*** Opening RECORDS PROVIDED ***
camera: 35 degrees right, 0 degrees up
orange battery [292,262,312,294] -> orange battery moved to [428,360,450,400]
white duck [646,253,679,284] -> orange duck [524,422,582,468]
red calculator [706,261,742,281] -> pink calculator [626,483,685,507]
*** Closing RECORDS PROVIDED ***
*** Opening RECORDS PROVIDED ***
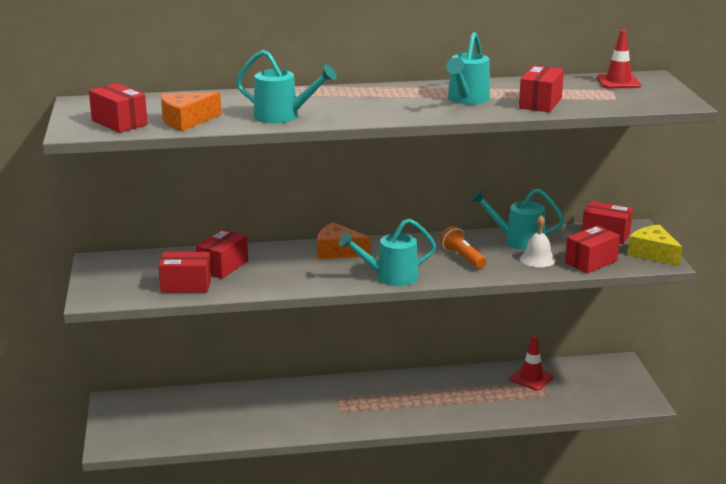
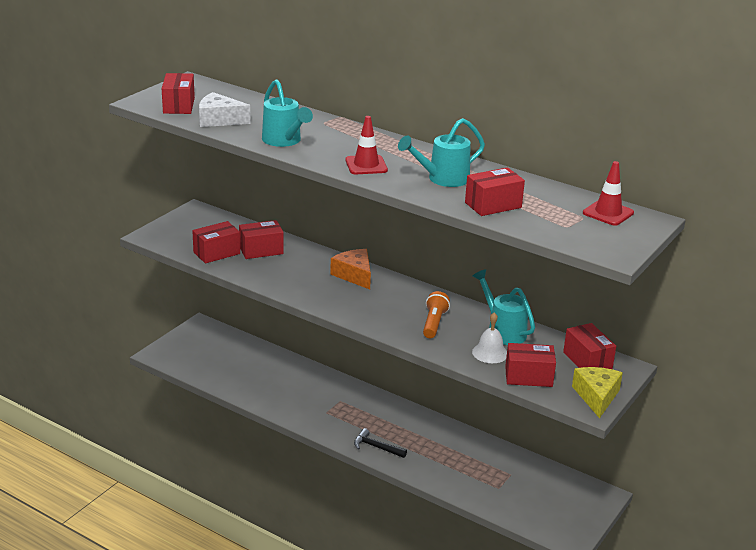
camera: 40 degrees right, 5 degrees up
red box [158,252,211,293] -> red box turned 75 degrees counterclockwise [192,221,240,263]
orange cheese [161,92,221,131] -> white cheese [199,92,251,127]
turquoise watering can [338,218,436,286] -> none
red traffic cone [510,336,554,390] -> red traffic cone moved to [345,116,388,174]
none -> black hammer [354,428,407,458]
*** Closing RECORDS PROVIDED ***
*** Opening RECORDS PROVIDED ***
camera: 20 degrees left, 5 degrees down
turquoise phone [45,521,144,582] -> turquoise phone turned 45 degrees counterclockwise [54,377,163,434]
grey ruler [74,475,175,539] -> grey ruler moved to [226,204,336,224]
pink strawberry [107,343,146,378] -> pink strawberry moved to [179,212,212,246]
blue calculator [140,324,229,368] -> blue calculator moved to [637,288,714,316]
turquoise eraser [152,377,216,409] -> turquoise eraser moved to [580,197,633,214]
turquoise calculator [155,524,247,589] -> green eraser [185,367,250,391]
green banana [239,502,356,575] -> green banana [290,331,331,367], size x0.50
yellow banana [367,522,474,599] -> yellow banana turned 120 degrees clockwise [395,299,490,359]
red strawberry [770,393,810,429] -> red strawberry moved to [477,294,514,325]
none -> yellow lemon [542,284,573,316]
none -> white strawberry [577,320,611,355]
*** Closing RECORDS PROVIDED ***
# WORK TASK
Each line in the material above that mentions the word "none" must be copied.

# RESULT FOR THIS TASK
turquoise watering can [338,218,436,286] -> none
none -> black hammer [354,428,407,458]
none -> yellow lemon [542,284,573,316]
none -> white strawberry [577,320,611,355]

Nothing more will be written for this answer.